→ **MATERIAL PROVIDED**
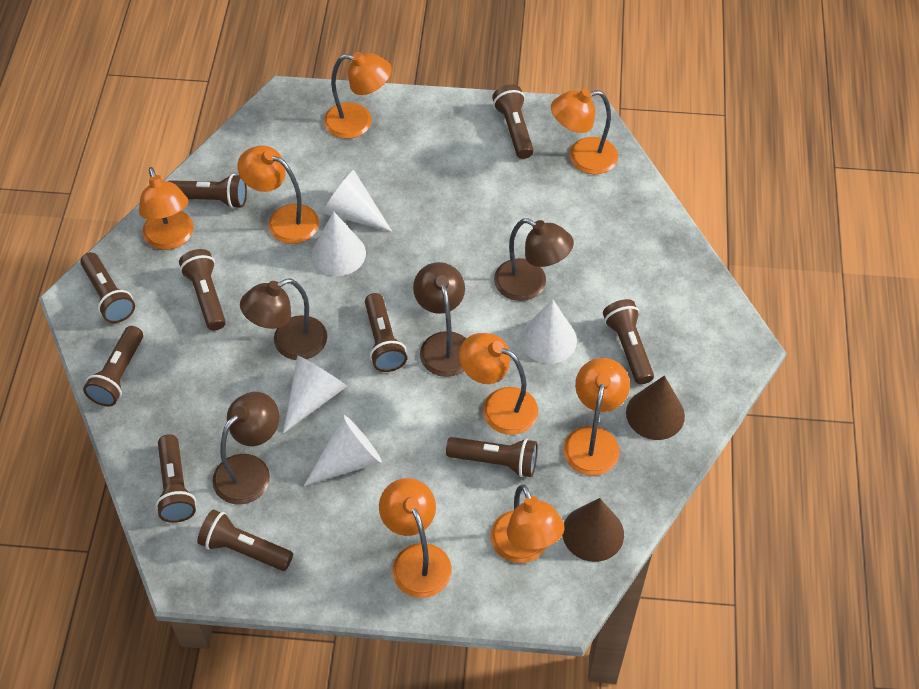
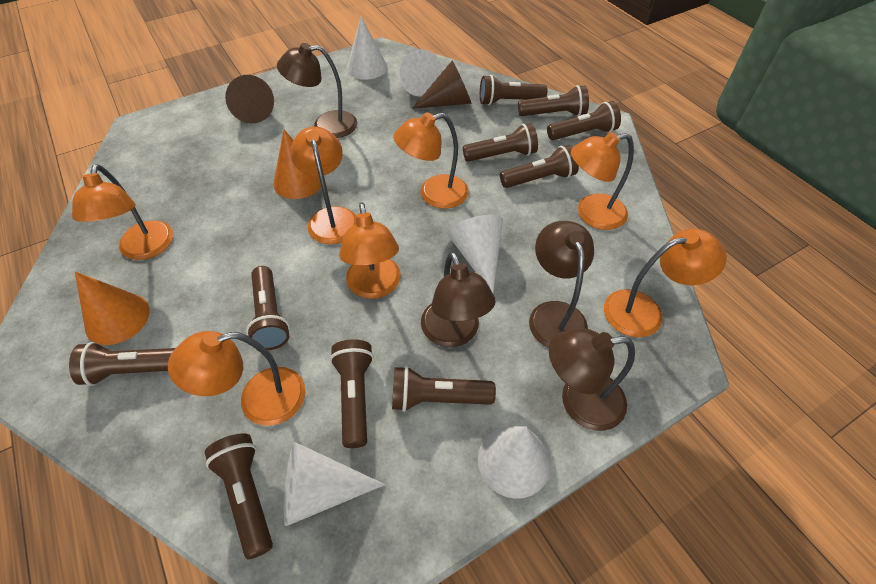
orange cone: 0 -> 2
orange lamp: 8 -> 7

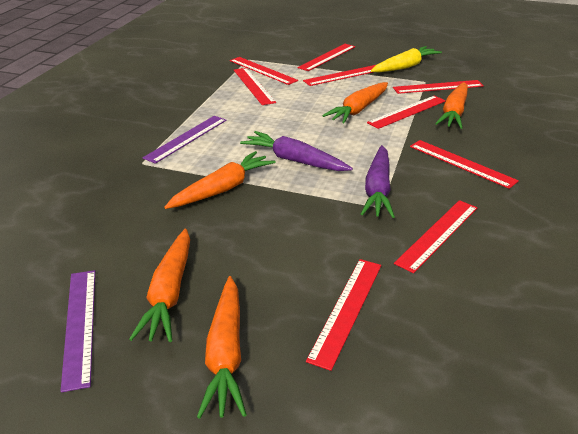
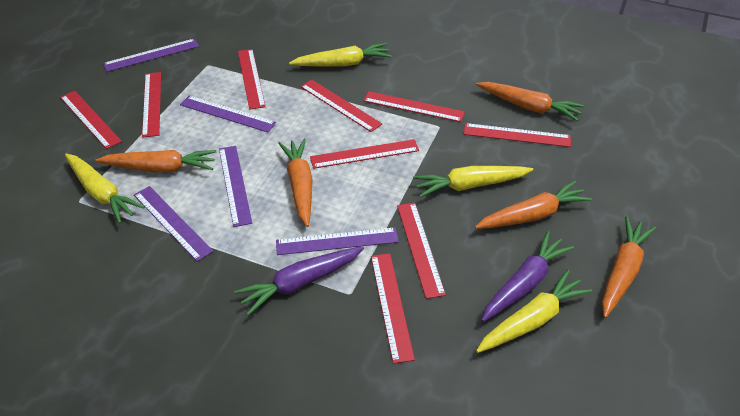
purple ruler: 2 -> 5
yellow carrot: 1 -> 4

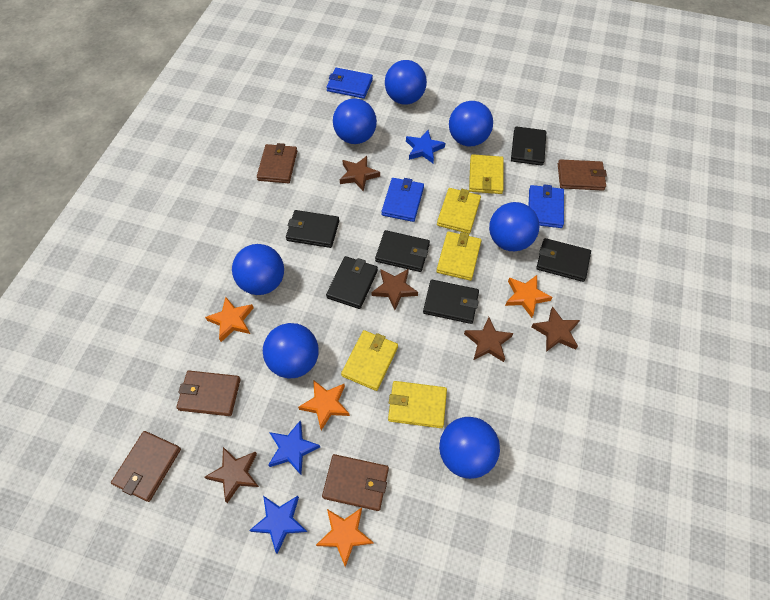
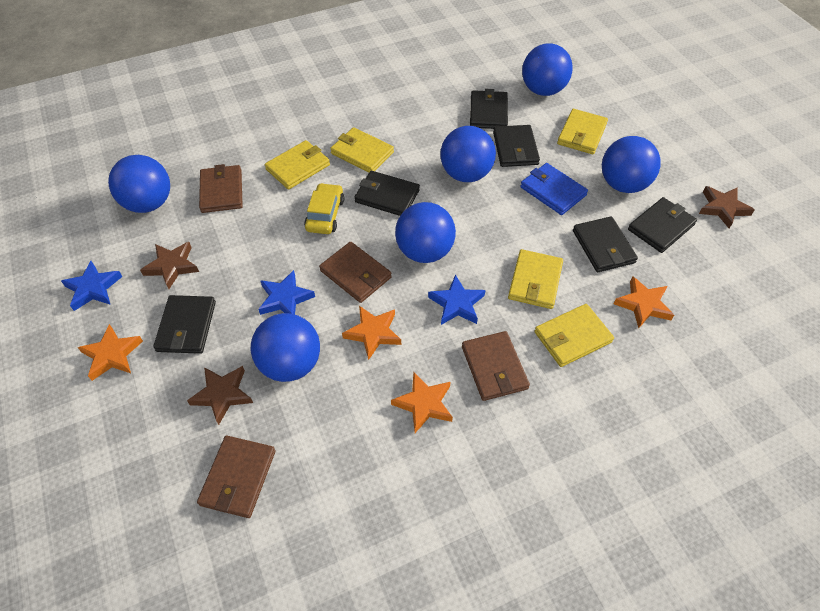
blue ball: 7 -> 6
blue wallet: 3 -> 1
brown star: 5 -> 3
brown wallet: 5 -> 4
yellow car: 0 -> 1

→ **INSTRUCTIONS FOR THE TASK**
The answer is the listing above restated word for word, pictures removed.

→ **YOUR RESPONSE**
orange cone: 0 -> 2
orange lamp: 8 -> 7

purple ruler: 2 -> 5
yellow carrot: 1 -> 4

blue ball: 7 -> 6
blue wallet: 3 -> 1
brown star: 5 -> 3
brown wallet: 5 -> 4
yellow car: 0 -> 1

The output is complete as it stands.